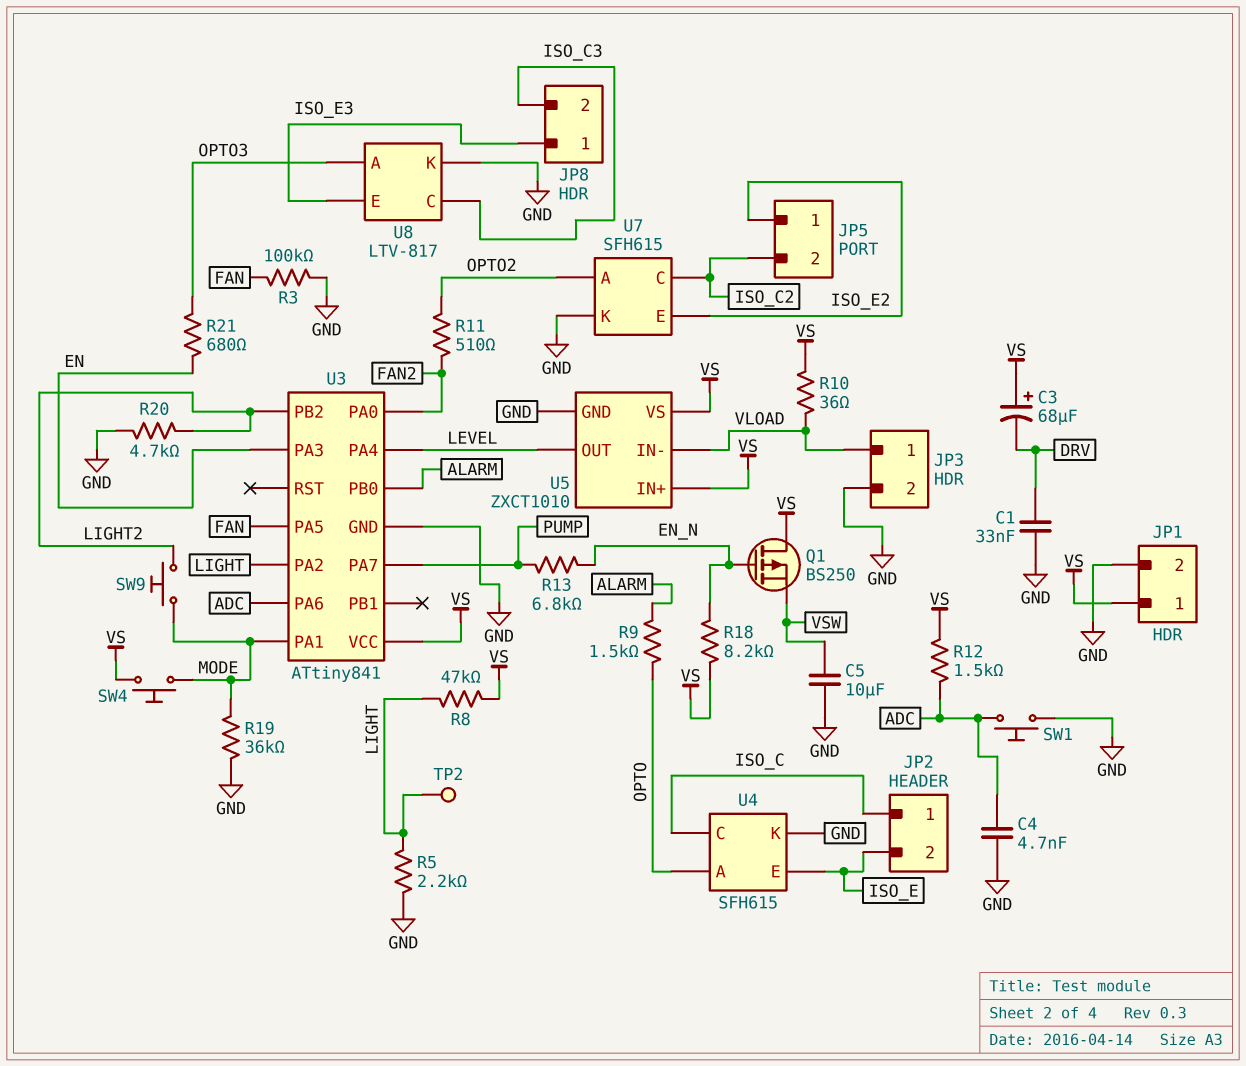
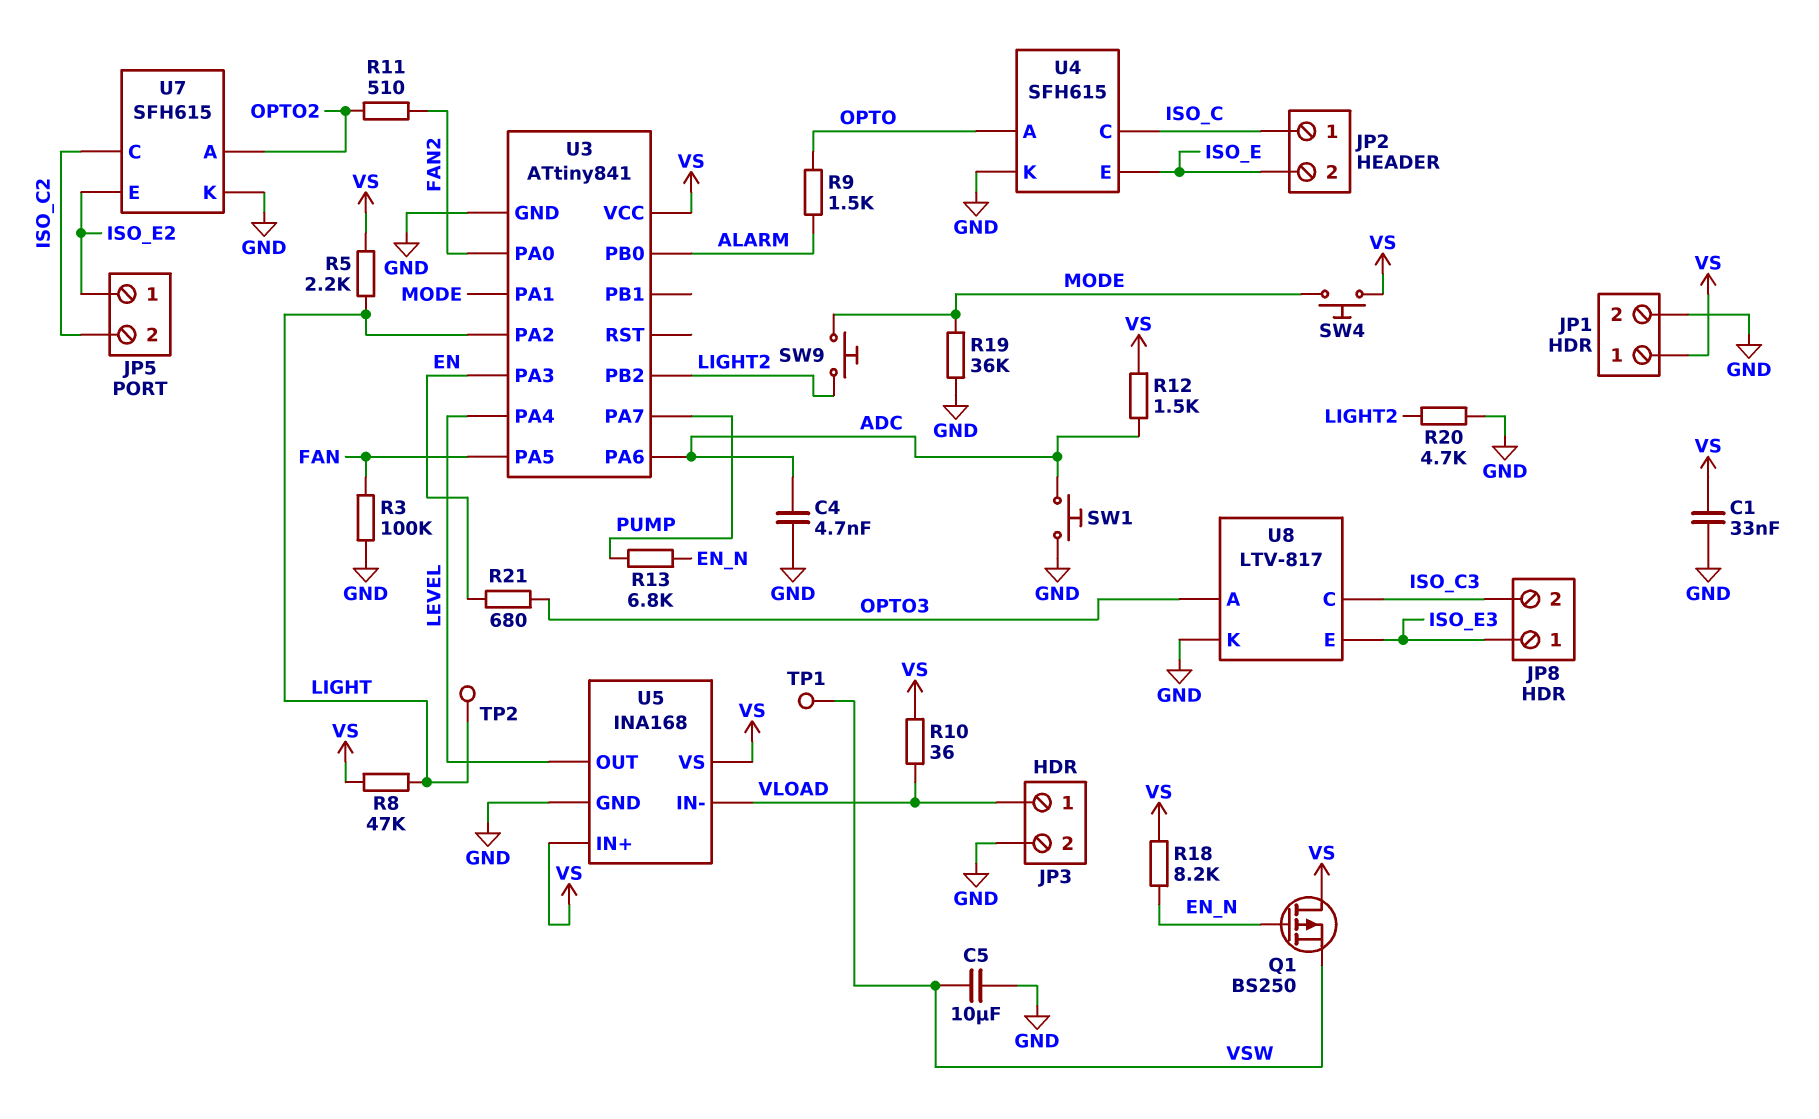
C1: 33nF (DRV, GND) -> 33nF (GND, VS)
C3: 68uF (plus VS, minus DRV) -> none
R5: 2.2k (GND, LIGHT) -> 2.2k (LIGHT, VS)
TP1: none -> test point (VSW)
U5: ZXCT1010 -> INA168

####

## Directions
Only the lines from the one containing "R5: 2.2k (GND, LIGHT) -> 2.2k (LIGHT, VS)" to the end of the records should be repeated, exactly as they appear.

## Answer for the task
R5: 2.2k (GND, LIGHT) -> 2.2k (LIGHT, VS)
TP1: none -> test point (VSW)
U5: ZXCT1010 -> INA168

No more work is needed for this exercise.